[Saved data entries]
============================================================
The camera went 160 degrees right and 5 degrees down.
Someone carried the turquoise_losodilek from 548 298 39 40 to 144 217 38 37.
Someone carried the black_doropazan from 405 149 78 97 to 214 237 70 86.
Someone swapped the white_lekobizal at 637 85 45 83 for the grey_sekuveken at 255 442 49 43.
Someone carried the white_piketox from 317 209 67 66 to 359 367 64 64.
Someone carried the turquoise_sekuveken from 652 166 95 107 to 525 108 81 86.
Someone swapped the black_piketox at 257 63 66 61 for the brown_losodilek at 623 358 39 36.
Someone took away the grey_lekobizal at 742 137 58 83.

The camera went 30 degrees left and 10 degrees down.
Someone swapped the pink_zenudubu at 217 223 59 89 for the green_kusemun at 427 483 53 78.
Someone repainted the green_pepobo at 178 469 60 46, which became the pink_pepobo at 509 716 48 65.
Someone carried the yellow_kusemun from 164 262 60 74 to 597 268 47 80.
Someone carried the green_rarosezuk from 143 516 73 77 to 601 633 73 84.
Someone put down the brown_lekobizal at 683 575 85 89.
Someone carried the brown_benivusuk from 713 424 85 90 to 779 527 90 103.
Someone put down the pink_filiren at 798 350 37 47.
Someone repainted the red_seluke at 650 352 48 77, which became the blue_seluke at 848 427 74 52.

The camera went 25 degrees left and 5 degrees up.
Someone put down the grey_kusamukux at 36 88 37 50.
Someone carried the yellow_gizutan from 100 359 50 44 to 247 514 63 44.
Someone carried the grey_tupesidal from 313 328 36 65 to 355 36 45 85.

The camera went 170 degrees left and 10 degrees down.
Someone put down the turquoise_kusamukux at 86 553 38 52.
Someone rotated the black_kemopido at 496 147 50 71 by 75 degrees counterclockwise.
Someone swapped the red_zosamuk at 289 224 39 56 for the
============================================================
EXERCISE
Could you restate word for word the lines above from the one containing "Someone swapped the white_lekobizal" through the one containing "Someone swapped the black_piketox", both included, and nothing else?

REPLY TO THE TASK
Someone swapped the white_lekobizal at 637 85 45 83 for the grey_sekuveken at 255 442 49 43.
Someone carried the white_piketox from 317 209 67 66 to 359 367 64 64.
Someone carried the turquoise_sekuveken from 652 166 95 107 to 525 108 81 86.
Someone swapped the black_piketox at 257 63 66 61 for the brown_losodilek at 623 358 39 36.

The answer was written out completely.